Work required:
Locate each line in the entries below that contains the word "Charles", and copy those lines out.

Extracted entries:
━━━━━━━━━━━━━━━━

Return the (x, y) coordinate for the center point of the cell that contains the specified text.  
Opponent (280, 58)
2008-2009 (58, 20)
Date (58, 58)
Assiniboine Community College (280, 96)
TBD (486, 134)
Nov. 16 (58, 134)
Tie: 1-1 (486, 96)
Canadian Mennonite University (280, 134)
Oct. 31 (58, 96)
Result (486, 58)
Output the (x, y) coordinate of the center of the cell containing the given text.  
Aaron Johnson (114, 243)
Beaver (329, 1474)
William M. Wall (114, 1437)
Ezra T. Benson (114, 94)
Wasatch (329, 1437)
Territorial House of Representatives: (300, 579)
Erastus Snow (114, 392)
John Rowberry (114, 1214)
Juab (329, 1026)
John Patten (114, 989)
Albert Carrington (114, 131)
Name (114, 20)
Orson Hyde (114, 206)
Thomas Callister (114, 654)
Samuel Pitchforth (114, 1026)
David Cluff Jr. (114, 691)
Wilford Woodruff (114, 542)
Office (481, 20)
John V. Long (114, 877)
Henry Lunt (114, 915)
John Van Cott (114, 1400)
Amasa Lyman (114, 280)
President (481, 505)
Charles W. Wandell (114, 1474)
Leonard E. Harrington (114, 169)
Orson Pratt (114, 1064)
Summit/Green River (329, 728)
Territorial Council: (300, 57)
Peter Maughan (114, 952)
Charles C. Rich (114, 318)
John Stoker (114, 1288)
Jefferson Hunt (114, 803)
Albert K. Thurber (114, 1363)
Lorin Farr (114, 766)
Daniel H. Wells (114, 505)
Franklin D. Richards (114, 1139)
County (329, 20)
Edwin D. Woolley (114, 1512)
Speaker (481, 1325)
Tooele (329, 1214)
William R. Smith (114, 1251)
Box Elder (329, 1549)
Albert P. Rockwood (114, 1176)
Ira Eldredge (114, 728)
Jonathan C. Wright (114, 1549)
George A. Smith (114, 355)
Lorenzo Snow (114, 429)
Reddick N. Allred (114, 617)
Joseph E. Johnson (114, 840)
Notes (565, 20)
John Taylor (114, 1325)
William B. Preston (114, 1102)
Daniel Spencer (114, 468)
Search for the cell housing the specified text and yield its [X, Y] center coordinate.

━━━━━━━━━━━━━━━━

Full solution:
Charles W. Wandell (114, 1474)
Charles C. Rich (114, 318)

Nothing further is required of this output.